··· DATA

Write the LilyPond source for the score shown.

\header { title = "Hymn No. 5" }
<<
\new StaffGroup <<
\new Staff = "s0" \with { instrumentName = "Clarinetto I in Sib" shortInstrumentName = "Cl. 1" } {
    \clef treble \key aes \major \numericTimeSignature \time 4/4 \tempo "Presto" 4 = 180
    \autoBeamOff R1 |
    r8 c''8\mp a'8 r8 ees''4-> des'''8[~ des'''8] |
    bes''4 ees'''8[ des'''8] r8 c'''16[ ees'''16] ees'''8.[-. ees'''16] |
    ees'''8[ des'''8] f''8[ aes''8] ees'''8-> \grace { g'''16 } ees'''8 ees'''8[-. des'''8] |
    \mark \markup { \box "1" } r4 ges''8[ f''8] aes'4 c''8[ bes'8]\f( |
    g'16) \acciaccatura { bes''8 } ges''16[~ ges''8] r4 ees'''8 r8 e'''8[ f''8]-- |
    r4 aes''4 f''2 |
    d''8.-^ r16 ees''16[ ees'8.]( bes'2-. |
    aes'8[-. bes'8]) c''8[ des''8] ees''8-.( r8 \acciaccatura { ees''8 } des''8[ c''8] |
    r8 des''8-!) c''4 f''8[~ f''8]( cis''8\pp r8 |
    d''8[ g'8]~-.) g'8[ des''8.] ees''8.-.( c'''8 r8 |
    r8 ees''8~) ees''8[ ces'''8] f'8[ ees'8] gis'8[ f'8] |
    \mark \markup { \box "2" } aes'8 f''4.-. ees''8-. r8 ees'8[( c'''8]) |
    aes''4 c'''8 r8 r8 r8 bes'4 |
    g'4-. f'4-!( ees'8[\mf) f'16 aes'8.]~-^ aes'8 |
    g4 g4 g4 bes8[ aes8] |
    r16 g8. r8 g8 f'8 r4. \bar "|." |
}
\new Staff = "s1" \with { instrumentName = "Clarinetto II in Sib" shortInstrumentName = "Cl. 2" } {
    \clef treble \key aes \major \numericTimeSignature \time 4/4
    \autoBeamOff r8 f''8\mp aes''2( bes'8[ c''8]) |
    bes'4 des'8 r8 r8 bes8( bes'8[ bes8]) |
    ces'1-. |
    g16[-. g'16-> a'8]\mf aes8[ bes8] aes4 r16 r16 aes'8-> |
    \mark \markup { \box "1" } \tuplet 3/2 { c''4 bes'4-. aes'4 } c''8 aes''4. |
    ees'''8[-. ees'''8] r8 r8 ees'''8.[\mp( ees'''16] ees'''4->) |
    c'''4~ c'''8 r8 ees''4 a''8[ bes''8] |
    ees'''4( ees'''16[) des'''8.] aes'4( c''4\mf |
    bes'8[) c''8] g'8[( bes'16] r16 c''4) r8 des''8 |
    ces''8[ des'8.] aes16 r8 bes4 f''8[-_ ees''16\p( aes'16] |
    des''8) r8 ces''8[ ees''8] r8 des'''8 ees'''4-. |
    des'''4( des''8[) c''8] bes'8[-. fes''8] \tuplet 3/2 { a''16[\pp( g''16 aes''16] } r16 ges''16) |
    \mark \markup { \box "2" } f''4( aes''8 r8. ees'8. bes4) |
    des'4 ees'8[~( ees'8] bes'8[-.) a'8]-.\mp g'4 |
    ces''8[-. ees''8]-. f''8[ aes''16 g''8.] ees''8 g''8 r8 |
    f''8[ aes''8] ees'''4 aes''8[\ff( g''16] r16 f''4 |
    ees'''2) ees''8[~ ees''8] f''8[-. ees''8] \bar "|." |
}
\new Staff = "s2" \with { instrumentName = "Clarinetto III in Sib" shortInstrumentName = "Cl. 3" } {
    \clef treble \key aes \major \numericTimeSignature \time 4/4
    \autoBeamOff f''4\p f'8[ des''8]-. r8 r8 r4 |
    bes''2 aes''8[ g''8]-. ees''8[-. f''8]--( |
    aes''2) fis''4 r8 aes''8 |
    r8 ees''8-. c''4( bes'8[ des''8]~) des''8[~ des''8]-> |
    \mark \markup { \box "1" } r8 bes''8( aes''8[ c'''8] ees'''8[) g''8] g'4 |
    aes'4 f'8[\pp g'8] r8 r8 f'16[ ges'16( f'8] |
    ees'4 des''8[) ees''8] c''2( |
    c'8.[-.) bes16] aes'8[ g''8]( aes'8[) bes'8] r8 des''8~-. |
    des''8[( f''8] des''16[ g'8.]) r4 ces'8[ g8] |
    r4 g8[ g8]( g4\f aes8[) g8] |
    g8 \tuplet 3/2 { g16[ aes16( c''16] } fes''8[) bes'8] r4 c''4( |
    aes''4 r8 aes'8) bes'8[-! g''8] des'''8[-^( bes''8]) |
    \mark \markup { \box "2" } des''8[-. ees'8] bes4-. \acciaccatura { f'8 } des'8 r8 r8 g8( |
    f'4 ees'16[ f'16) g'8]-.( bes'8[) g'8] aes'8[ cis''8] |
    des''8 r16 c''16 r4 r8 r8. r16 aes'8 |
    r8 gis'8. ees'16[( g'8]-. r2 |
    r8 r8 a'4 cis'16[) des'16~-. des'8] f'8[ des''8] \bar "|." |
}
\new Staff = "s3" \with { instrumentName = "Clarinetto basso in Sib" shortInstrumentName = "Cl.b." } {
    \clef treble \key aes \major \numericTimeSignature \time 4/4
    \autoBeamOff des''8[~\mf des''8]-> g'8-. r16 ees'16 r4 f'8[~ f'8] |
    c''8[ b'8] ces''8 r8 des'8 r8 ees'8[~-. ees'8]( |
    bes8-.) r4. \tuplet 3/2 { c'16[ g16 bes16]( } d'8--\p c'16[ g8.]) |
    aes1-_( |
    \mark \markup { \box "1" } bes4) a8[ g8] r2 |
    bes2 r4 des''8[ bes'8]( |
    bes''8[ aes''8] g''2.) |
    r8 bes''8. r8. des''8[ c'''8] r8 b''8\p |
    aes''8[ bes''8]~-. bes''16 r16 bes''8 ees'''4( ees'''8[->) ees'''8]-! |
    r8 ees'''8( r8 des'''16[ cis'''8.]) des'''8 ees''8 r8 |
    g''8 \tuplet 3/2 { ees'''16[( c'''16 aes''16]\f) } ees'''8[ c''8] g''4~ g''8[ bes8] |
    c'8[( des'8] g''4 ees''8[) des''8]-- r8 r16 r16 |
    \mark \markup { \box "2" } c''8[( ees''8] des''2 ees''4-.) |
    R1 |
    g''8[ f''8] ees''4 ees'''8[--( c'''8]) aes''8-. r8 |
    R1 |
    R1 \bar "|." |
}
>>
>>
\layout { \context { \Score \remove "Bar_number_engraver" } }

······

PROBLEM DETAILS: Count the lines in the entries above that contain the string "Clarinetto", with case significant, and give only the number.

FINAL RESULT: 4